**Exercise:**
When the line containing "(320, 270) = (268, 296): blue" is reached, copy it and each subsequent line of the material below exactly, through the last line.

**Data block:**
⁂

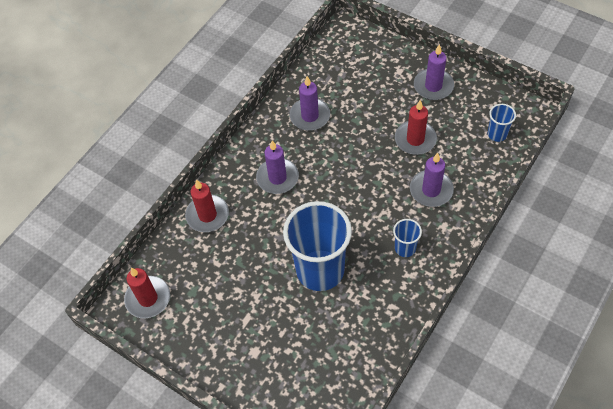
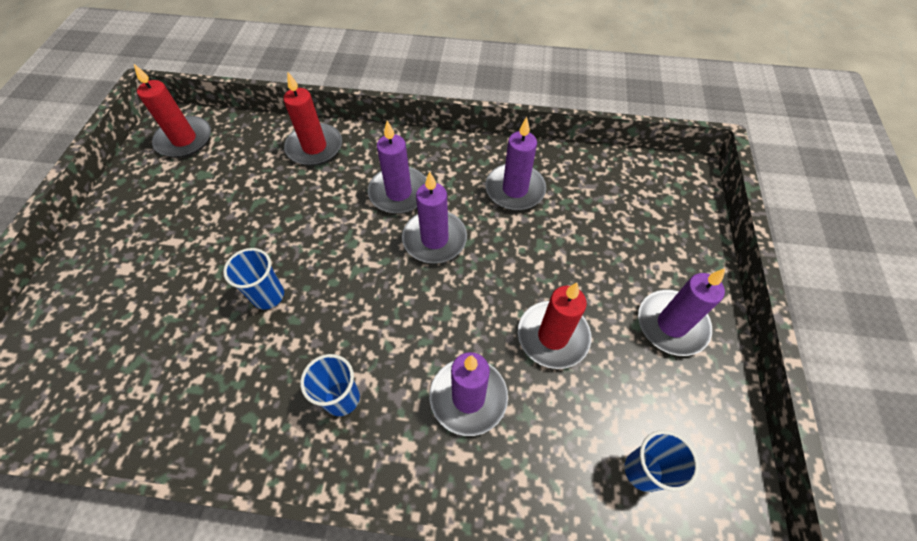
camera: 60 degrees right, 0 degrees up
(320, 270) = (268, 296): blue cup -> blue cup, size x0.44
(324, 171) = (434, 239): none -> purple candle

⁂

**Response below:**
(320, 270) = (268, 296): blue cup -> blue cup, size x0.44
(324, 171) = (434, 239): none -> purple candle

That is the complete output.